::: Excerpted data
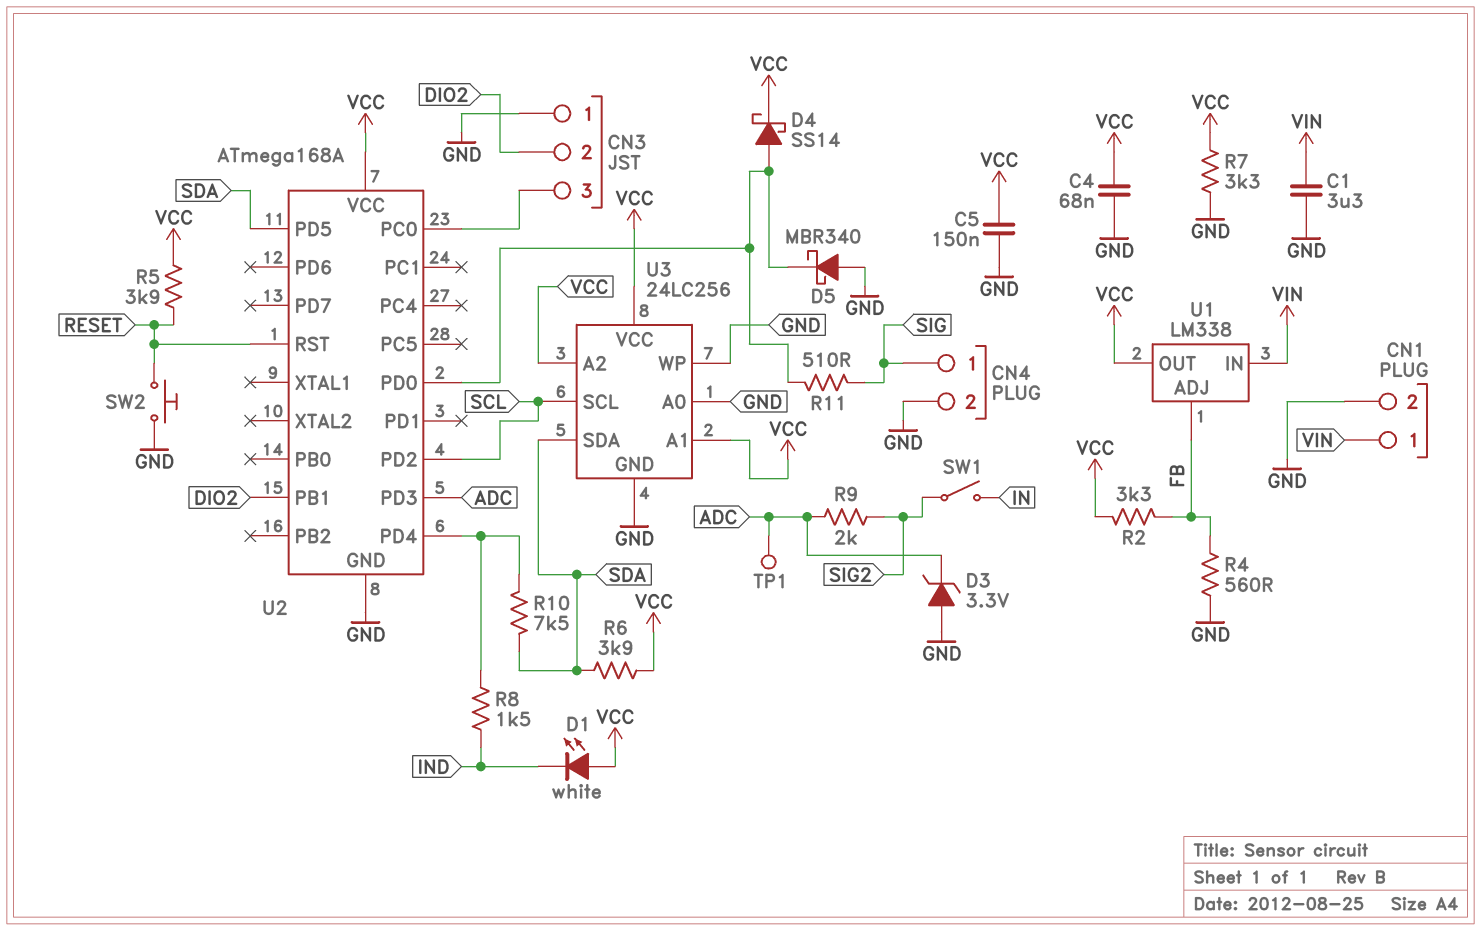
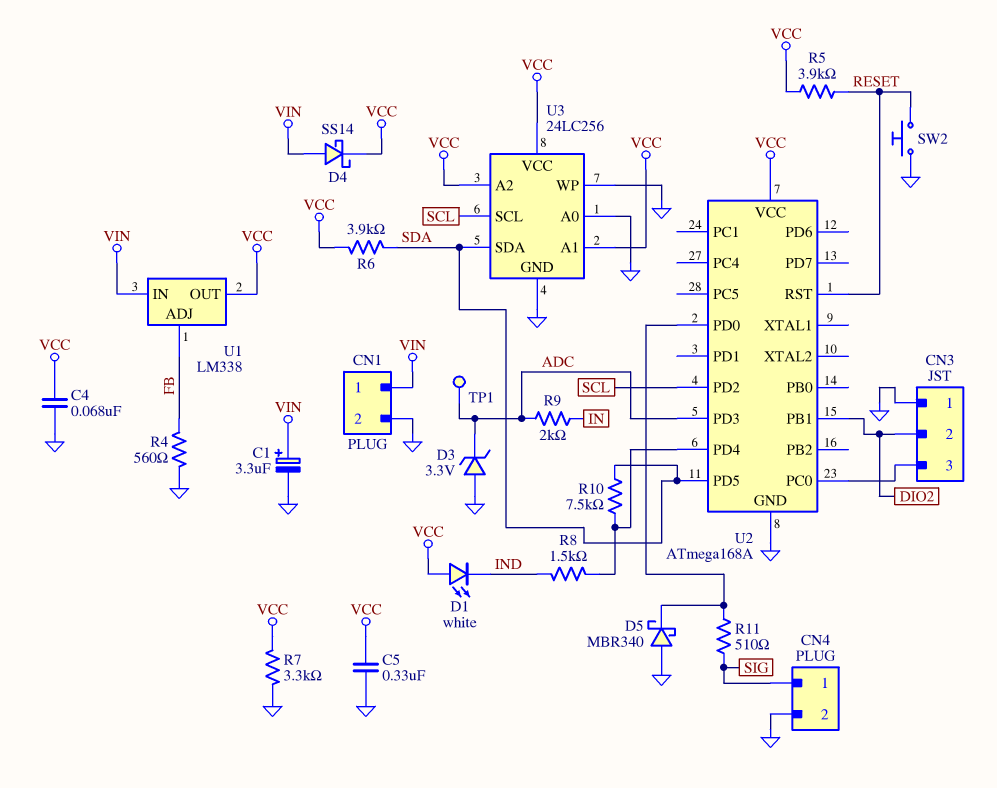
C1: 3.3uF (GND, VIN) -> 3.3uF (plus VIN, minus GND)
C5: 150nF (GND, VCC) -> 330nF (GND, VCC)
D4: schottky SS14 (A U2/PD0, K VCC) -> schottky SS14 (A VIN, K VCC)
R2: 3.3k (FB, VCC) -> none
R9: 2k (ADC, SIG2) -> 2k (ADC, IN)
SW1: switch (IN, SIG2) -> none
::::::
::: Excerpted data
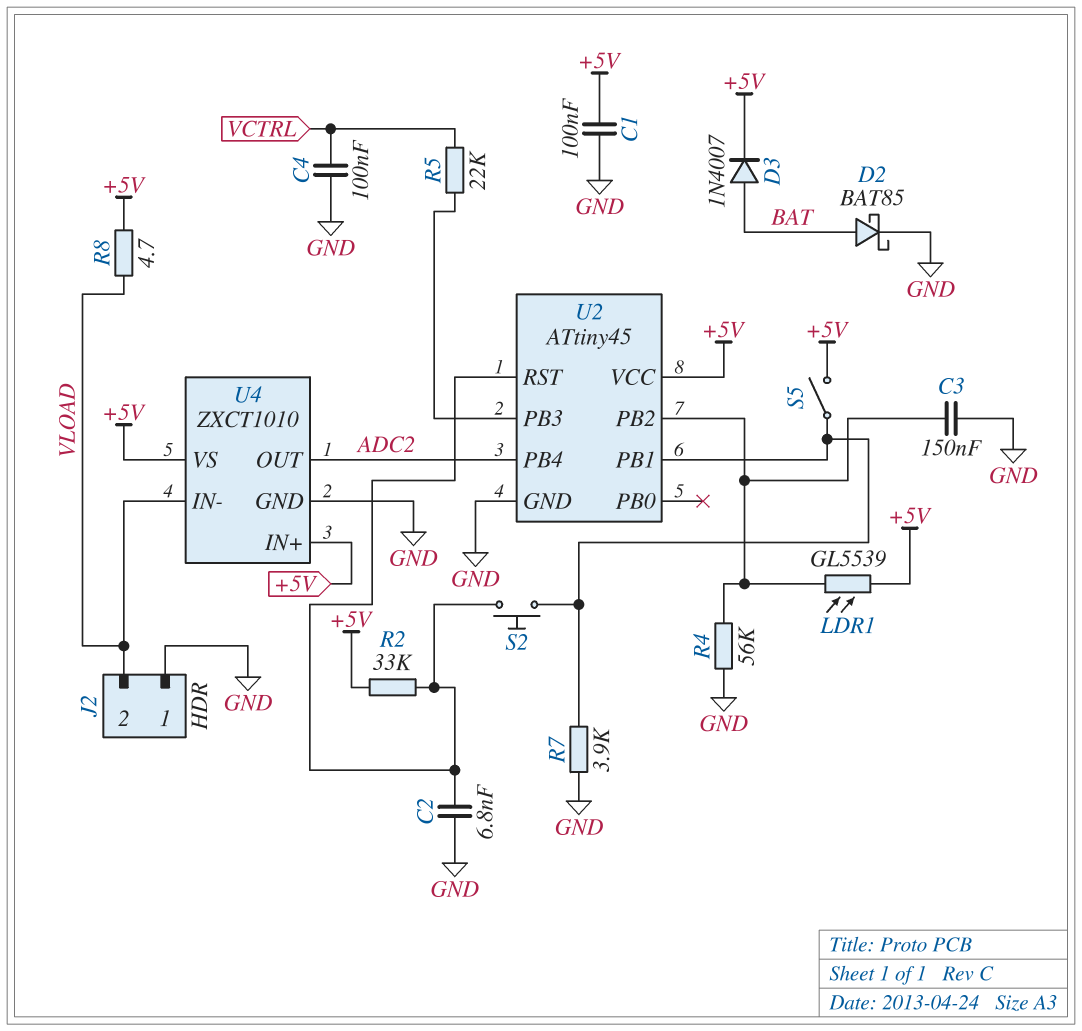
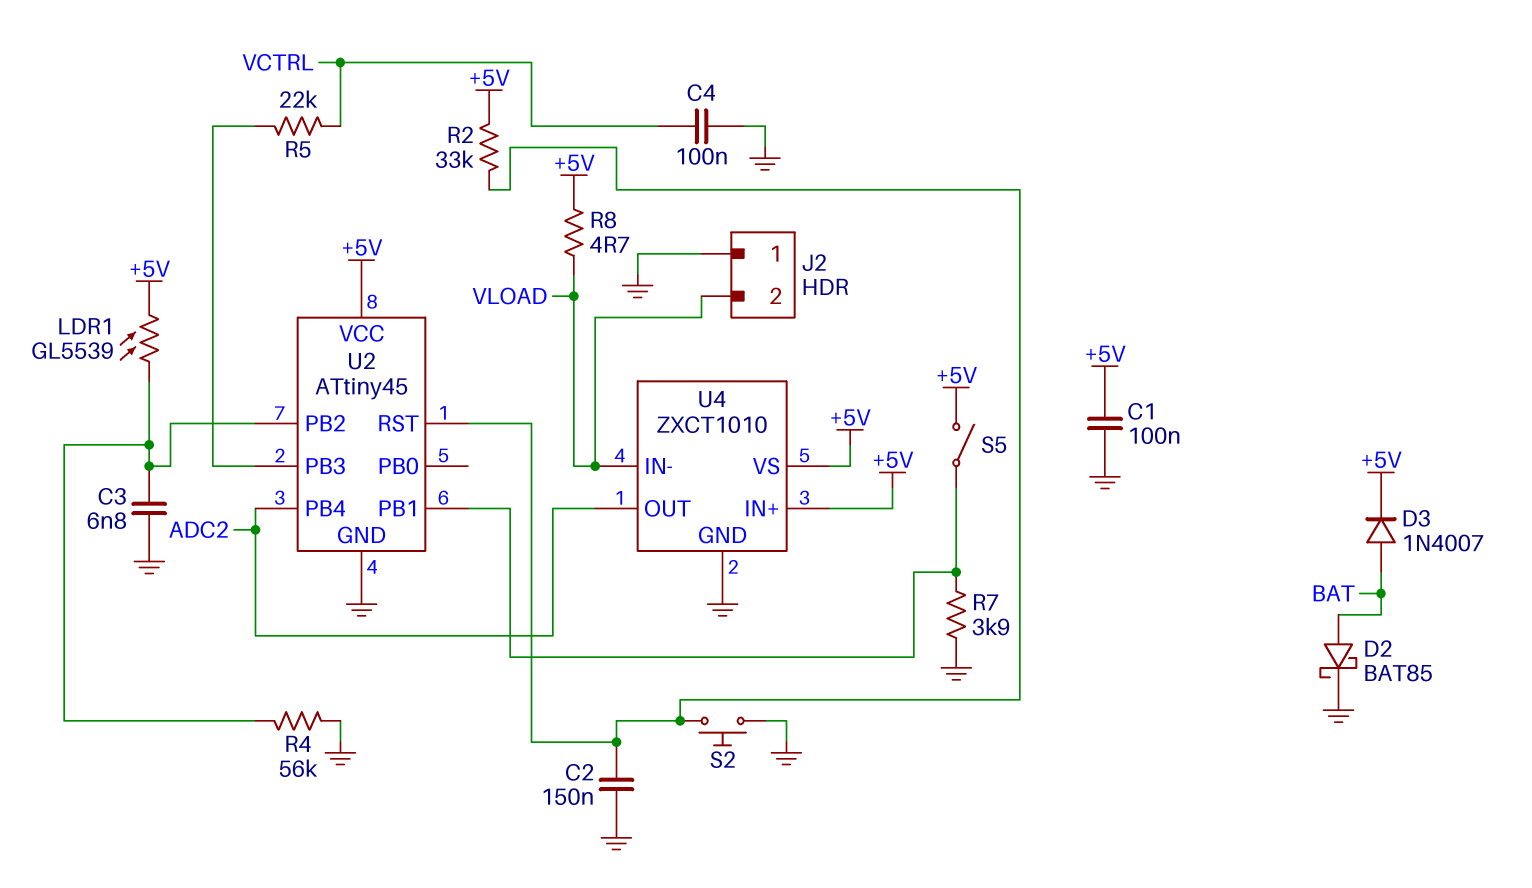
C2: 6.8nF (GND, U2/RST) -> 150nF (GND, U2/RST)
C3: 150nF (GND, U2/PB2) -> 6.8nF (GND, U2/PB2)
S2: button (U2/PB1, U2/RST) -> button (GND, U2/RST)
::::::
::: Excerpted data
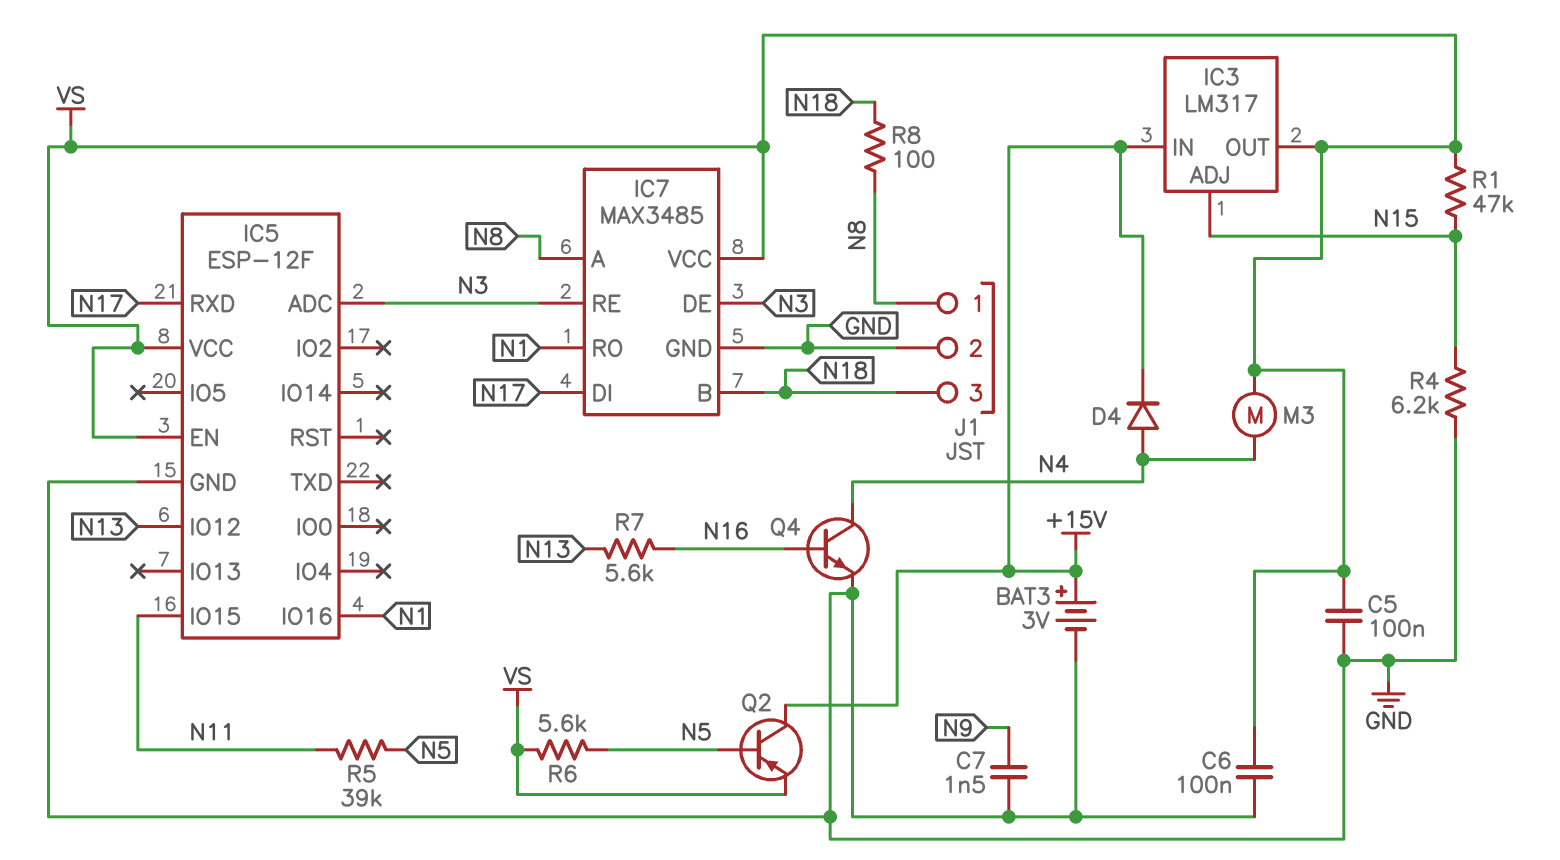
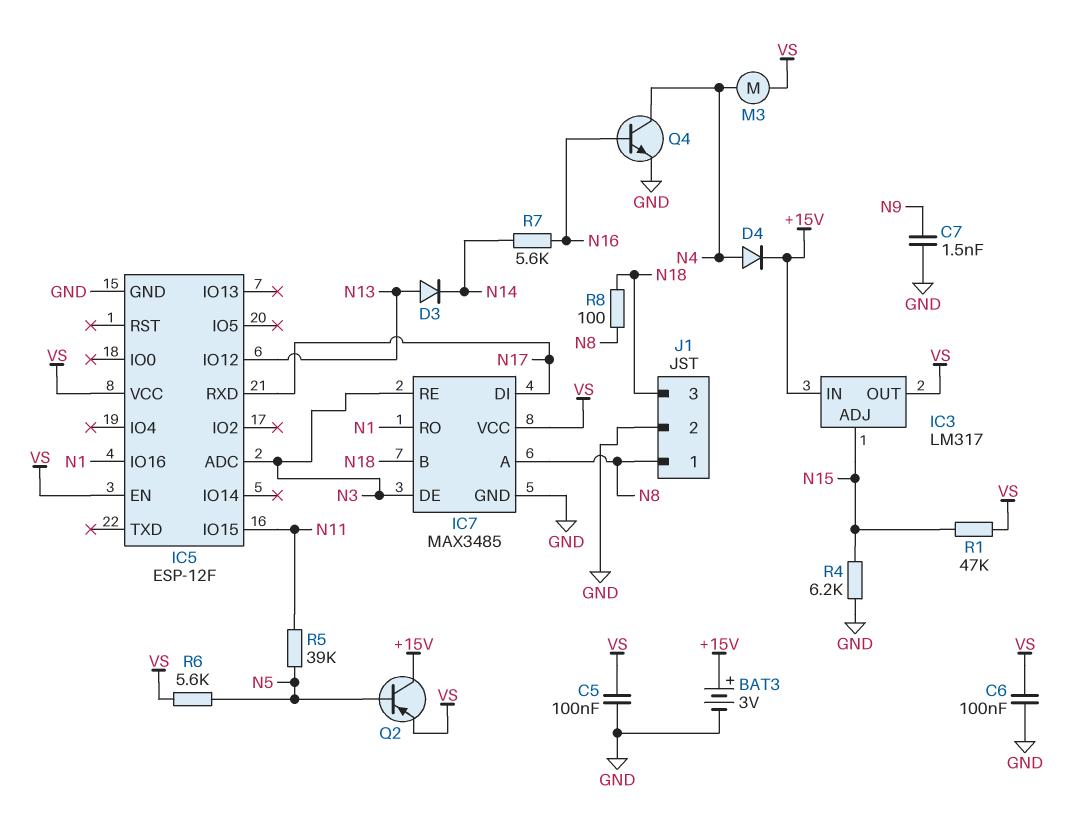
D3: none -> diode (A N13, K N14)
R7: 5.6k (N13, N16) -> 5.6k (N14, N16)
::::::
#### Task item:
Which lines of the data include the string "none"? Copy each of them.

#### Written response:
R2: 3.3k (FB, VCC) -> none
SW1: switch (IN, SIG2) -> none
D3: none -> diode (A N13, K N14)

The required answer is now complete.